What you have to do » In the listing below, locate the line that contains "R3: 1.6k (+9V, D2) -> 1.6k (D2, VBAT)" and the line that contains "C201: 22pF (GND, U202/XTAL1)". Restate word for word those two lines and every line between them, and nothing else.

=======

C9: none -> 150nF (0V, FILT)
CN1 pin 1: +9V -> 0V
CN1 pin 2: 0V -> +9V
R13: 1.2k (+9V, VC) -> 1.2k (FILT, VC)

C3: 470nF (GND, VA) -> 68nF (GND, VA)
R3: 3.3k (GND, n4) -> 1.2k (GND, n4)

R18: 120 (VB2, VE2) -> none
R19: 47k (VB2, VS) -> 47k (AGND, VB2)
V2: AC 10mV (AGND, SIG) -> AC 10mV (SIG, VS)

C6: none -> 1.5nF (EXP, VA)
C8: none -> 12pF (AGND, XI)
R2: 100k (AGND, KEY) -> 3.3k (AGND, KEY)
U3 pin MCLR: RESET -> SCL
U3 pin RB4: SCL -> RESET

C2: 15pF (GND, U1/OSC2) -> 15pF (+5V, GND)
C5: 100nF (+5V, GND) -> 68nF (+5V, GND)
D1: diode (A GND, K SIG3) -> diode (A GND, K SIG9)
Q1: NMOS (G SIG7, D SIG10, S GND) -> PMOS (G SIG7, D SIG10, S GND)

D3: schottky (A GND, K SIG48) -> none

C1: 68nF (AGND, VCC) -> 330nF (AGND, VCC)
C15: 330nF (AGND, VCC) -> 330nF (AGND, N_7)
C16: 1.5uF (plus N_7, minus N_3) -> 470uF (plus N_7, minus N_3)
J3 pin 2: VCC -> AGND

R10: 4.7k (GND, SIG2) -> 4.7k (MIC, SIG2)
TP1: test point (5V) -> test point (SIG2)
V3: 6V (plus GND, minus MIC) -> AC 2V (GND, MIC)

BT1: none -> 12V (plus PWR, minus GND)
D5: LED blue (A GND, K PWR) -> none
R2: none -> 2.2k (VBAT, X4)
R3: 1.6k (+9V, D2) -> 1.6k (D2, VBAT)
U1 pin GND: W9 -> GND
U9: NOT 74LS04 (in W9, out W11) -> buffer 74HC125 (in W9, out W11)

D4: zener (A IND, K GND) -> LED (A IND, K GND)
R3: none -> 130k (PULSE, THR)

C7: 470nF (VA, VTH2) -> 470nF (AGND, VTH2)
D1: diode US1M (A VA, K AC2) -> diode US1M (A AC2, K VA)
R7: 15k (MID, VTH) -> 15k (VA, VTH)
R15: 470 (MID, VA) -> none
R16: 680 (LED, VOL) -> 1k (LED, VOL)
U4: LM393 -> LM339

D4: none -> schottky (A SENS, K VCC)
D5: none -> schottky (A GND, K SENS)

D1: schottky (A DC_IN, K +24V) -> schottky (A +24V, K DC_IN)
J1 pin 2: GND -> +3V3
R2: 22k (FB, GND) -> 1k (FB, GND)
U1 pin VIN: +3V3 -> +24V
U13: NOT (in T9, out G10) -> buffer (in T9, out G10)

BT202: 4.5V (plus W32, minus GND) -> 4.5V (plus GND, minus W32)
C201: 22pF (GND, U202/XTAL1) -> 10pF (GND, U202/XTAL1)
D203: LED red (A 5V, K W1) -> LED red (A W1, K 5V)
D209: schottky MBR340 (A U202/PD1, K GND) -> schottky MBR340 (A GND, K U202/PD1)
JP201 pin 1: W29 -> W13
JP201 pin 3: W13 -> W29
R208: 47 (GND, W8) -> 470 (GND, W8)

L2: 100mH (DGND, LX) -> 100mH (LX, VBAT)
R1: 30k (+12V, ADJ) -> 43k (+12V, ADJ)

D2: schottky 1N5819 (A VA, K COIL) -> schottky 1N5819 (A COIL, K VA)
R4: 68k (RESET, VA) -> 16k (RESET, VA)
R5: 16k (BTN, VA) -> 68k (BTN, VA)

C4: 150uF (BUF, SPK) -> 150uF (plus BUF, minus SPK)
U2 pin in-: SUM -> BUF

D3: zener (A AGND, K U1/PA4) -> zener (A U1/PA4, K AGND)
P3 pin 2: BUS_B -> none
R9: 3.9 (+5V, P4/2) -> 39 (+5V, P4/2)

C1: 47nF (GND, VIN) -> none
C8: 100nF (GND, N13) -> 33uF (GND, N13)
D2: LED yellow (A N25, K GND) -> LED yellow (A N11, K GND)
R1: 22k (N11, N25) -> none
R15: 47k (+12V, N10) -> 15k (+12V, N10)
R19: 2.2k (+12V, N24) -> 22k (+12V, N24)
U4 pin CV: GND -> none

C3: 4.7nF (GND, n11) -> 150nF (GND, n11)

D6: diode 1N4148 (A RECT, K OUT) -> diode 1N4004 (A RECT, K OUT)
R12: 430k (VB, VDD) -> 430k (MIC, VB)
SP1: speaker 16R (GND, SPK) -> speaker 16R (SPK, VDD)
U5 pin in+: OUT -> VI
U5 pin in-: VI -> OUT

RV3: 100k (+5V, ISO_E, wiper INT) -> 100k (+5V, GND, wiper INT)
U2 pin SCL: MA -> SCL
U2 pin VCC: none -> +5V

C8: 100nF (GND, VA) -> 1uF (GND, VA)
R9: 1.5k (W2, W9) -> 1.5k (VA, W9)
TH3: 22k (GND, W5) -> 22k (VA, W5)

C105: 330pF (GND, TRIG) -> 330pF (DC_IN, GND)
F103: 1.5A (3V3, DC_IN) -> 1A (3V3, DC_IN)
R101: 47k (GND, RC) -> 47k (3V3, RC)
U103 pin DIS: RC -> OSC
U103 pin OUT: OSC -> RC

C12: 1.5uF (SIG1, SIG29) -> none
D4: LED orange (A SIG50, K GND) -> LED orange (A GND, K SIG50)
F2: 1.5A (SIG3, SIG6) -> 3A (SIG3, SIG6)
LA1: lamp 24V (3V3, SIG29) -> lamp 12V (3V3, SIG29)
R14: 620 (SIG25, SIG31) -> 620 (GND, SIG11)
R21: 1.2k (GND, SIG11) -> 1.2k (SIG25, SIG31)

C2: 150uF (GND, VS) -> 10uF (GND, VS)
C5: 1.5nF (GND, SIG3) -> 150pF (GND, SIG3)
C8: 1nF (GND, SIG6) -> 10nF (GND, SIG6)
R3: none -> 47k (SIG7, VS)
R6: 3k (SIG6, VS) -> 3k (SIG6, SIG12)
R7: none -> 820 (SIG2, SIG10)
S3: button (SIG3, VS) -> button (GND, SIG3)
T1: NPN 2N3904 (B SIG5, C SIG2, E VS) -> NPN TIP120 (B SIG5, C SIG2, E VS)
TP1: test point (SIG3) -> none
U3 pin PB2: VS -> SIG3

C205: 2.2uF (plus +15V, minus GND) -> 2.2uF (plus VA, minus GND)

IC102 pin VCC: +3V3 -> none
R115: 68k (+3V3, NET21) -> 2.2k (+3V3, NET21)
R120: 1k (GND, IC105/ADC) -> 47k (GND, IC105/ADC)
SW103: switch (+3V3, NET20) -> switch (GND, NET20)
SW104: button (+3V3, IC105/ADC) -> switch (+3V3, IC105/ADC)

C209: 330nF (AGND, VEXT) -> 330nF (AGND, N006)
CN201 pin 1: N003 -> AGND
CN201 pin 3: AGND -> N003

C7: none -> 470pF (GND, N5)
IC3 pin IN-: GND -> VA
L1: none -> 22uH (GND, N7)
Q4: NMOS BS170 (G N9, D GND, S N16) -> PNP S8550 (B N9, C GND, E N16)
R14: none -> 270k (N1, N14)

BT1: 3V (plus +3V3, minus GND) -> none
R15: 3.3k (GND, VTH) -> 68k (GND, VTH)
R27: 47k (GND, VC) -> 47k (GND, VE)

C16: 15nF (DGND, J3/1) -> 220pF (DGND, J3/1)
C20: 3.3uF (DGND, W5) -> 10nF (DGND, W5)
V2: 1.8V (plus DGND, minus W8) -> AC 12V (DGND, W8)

=======

Expected output »
R3: 1.6k (+9V, D2) -> 1.6k (D2, VBAT)
U1 pin GND: W9 -> GND
U9: NOT 74LS04 (in W9, out W11) -> buffer 74HC125 (in W9, out W11)

D4: zener (A IND, K GND) -> LED (A IND, K GND)
R3: none -> 130k (PULSE, THR)

C7: 470nF (VA, VTH2) -> 470nF (AGND, VTH2)
D1: diode US1M (A VA, K AC2) -> diode US1M (A AC2, K VA)
R7: 15k (MID, VTH) -> 15k (VA, VTH)
R15: 470 (MID, VA) -> none
R16: 680 (LED, VOL) -> 1k (LED, VOL)
U4: LM393 -> LM339

D4: none -> schottky (A SENS, K VCC)
D5: none -> schottky (A GND, K SENS)

D1: schottky (A DC_IN, K +24V) -> schottky (A +24V, K DC_IN)
J1 pin 2: GND -> +3V3
R2: 22k (FB, GND) -> 1k (FB, GND)
U1 pin VIN: +3V3 -> +24V
U13: NOT (in T9, out G10) -> buffer (in T9, out G10)

BT202: 4.5V (plus W32, minus GND) -> 4.5V (plus GND, minus W32)
C201: 22pF (GND, U202/XTAL1) -> 10pF (GND, U202/XTAL1)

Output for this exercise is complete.